> Requirement: Reproduce what is written in the records below exactly, and leave out the images.

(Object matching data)
.....

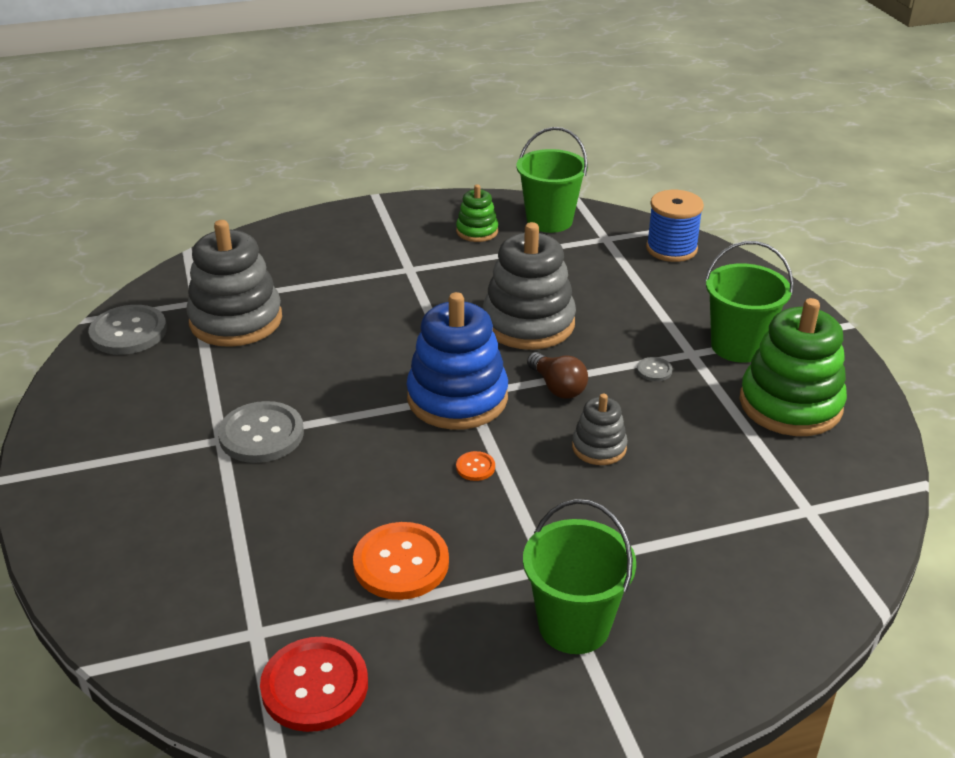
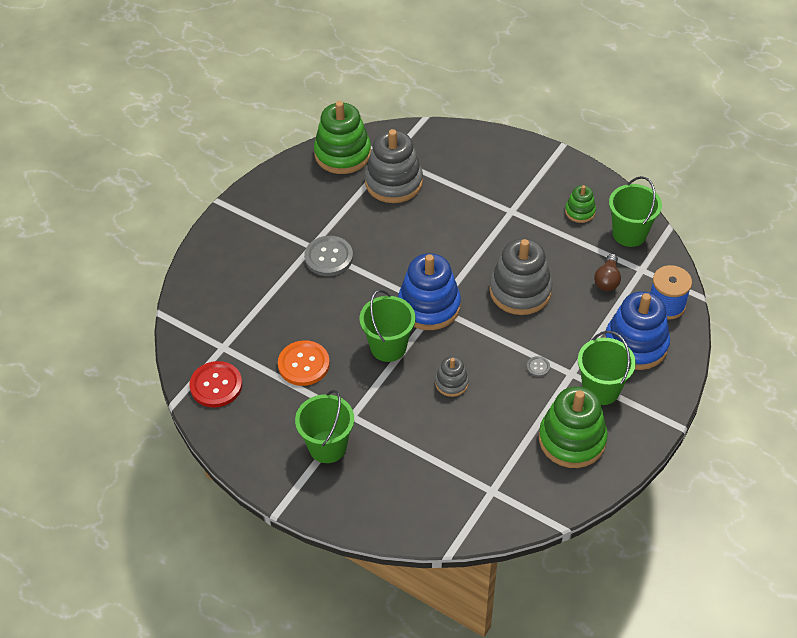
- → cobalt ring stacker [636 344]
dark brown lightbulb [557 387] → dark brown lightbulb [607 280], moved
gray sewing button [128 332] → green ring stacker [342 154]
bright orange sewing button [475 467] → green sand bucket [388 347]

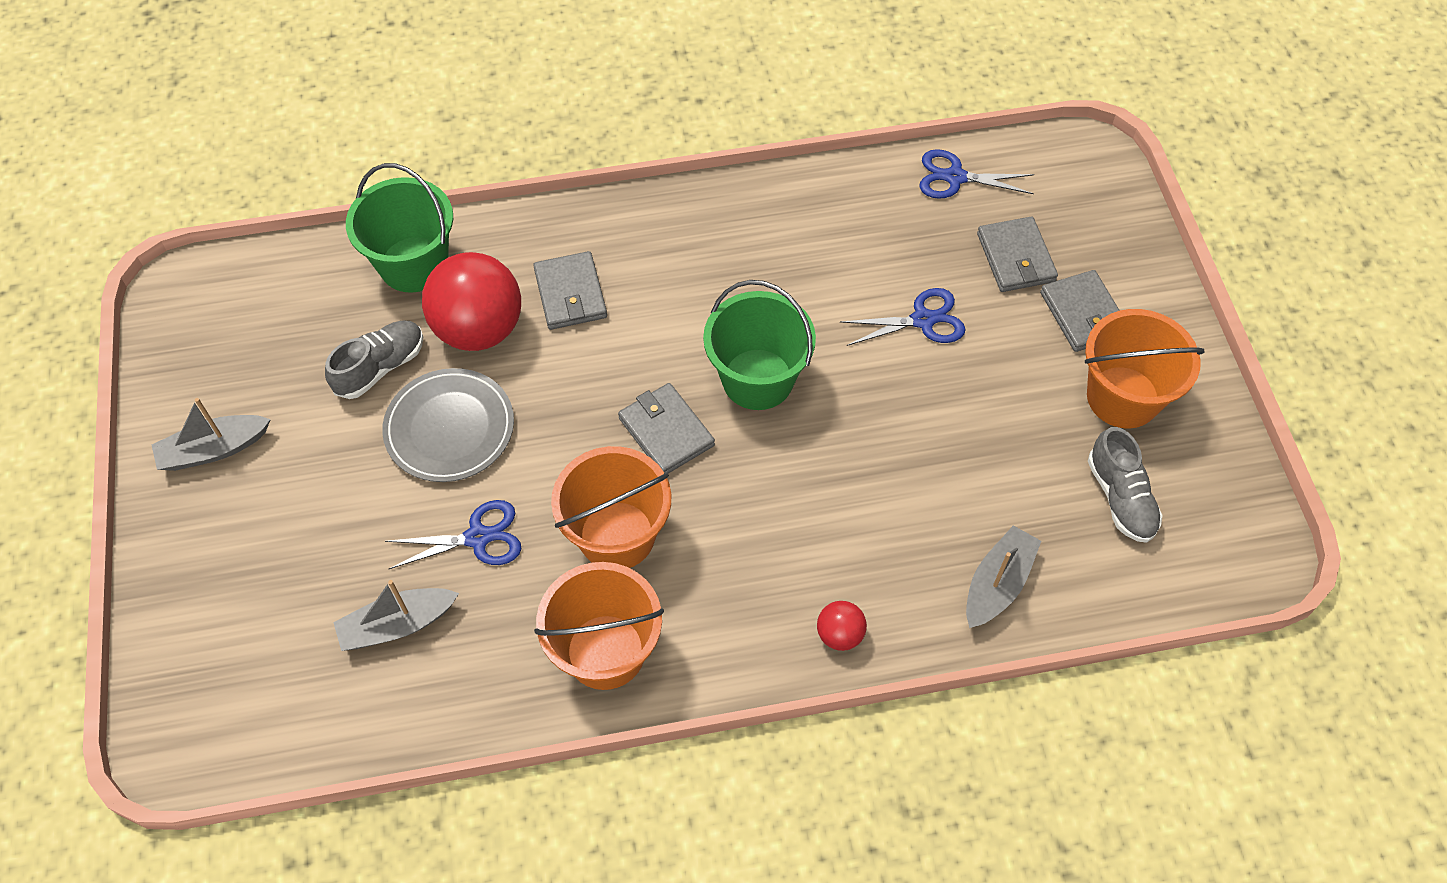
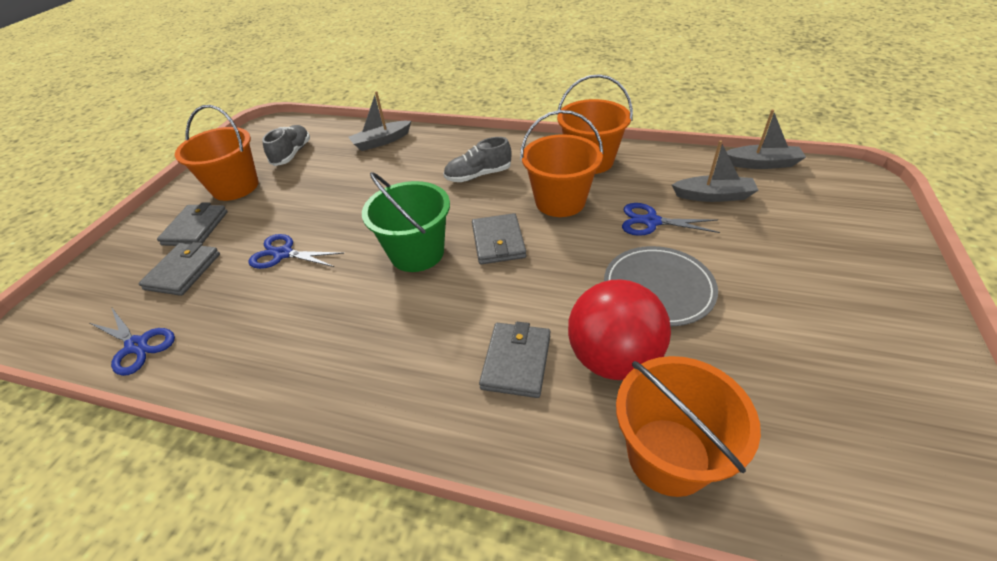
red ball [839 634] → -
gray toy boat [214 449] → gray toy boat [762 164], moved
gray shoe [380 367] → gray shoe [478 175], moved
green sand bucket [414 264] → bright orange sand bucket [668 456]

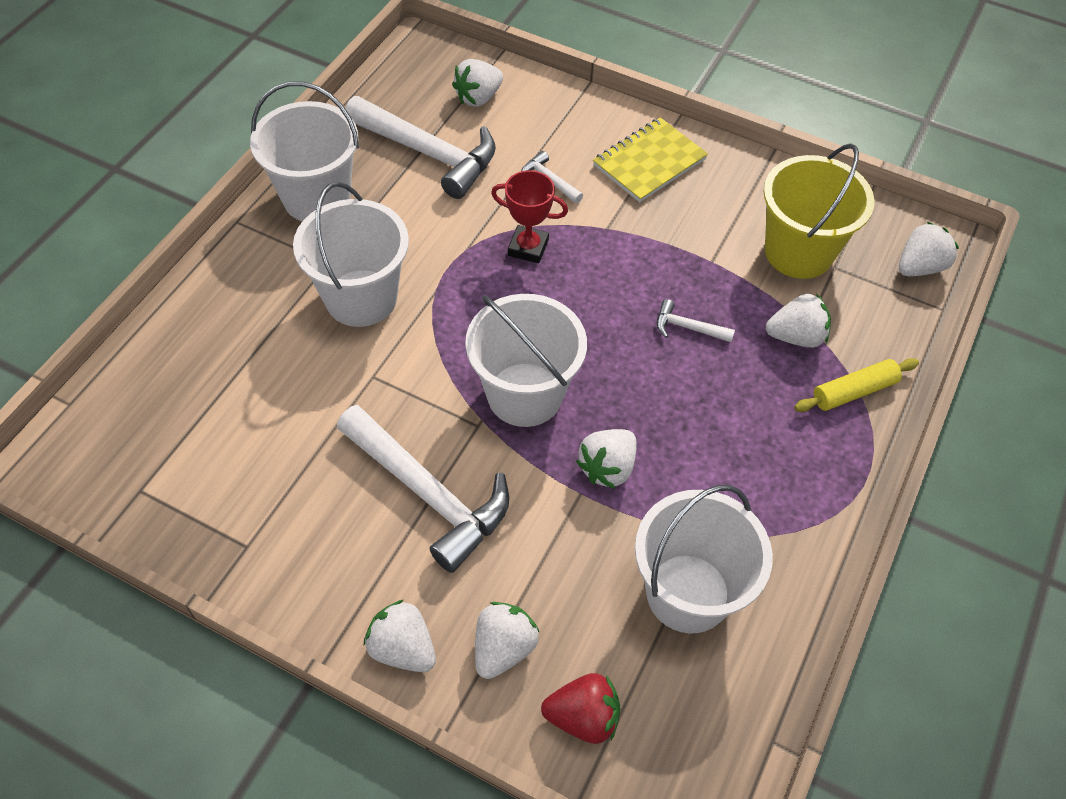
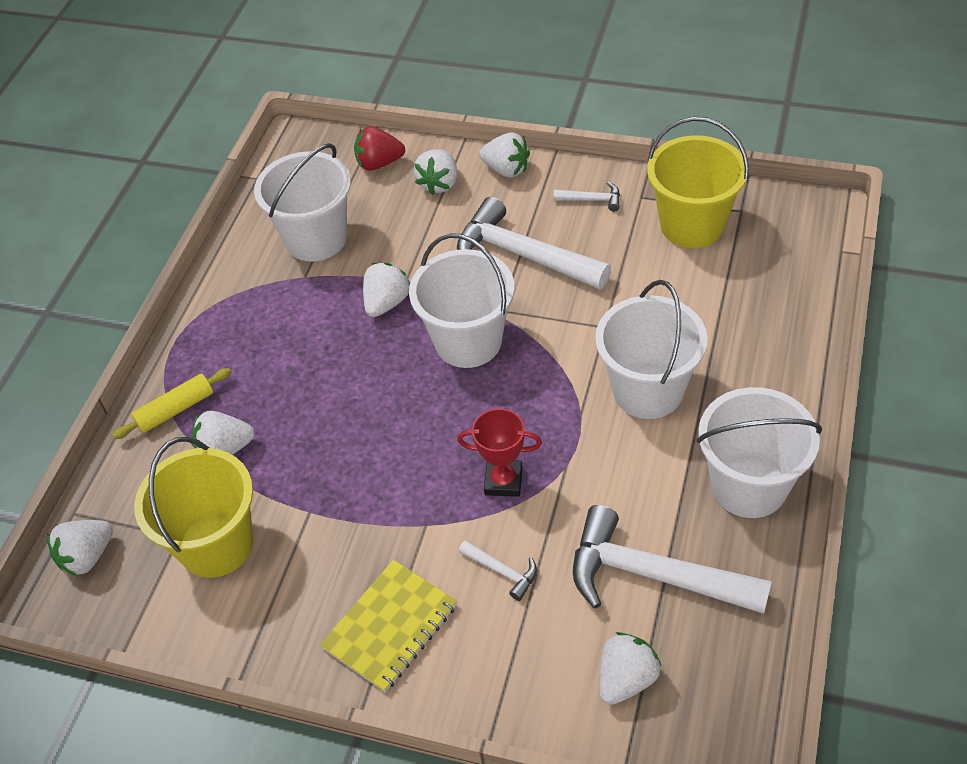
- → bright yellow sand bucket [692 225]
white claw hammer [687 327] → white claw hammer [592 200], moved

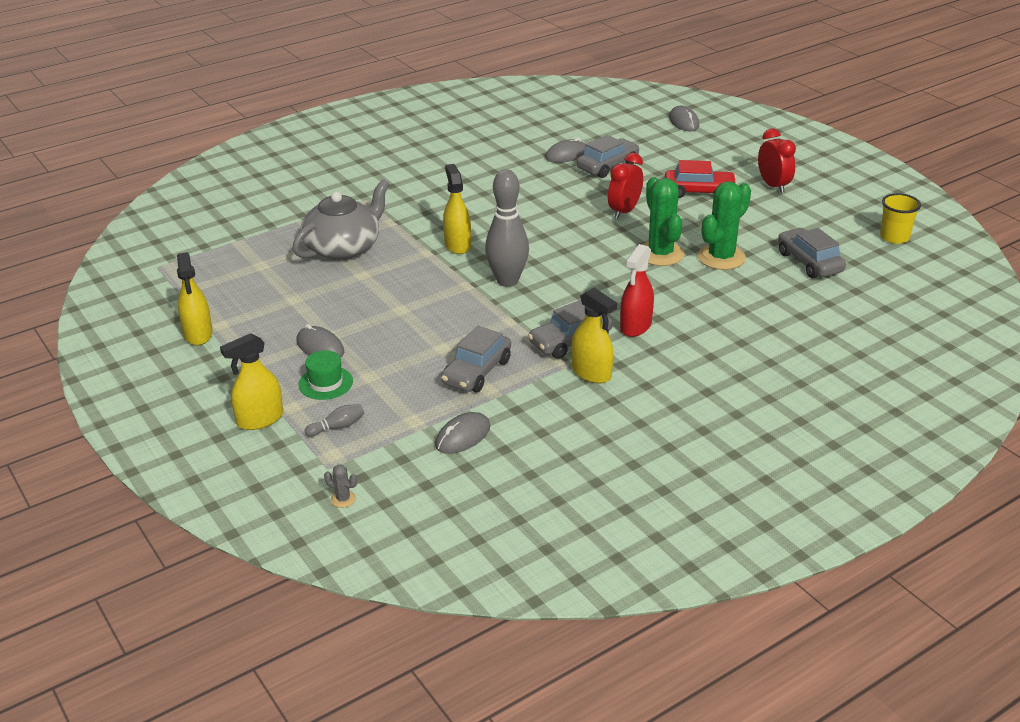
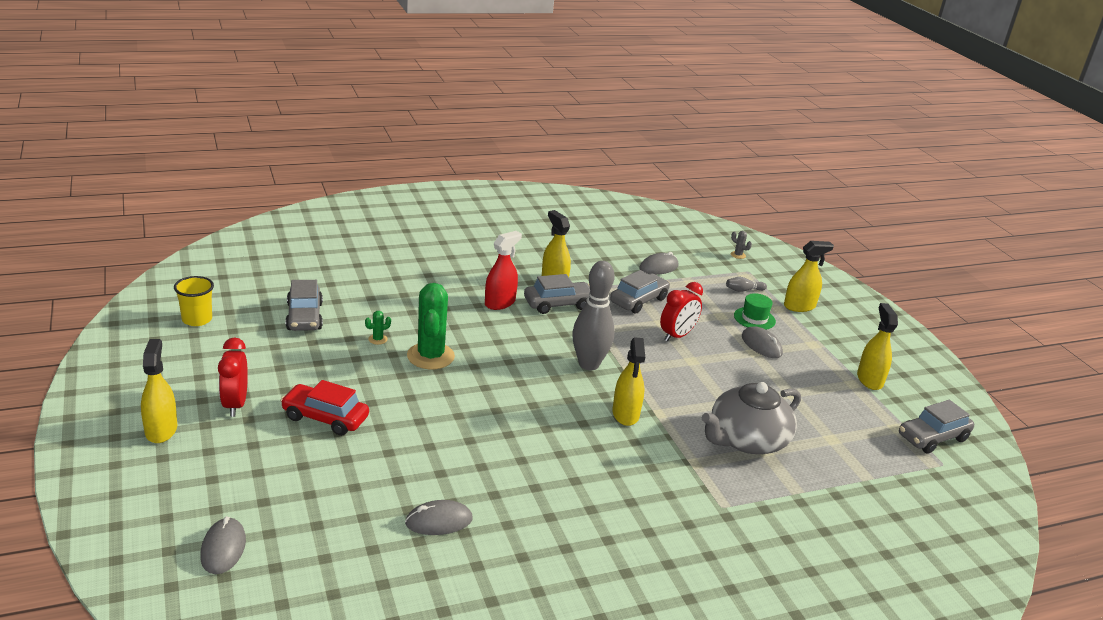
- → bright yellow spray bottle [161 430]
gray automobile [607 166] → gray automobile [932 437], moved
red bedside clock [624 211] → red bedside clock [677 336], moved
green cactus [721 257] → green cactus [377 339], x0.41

.....

> Finished task:
- → cobalt ring stacker [636 344]
dark brown lightbulb [557 387] → dark brown lightbulb [607 280], moved
gray sewing button [128 332] → green ring stacker [342 154]
bright orange sewing button [475 467] → green sand bucket [388 347]

red ball [839 634] → -
gray toy boat [214 449] → gray toy boat [762 164], moved
gray shoe [380 367] → gray shoe [478 175], moved
green sand bucket [414 264] → bright orange sand bucket [668 456]

- → bright yellow sand bucket [692 225]
white claw hammer [687 327] → white claw hammer [592 200], moved

- → bright yellow spray bottle [161 430]
gray automobile [607 166] → gray automobile [932 437], moved
red bedside clock [624 211] → red bedside clock [677 336], moved
green cactus [721 257] → green cactus [377 339], x0.41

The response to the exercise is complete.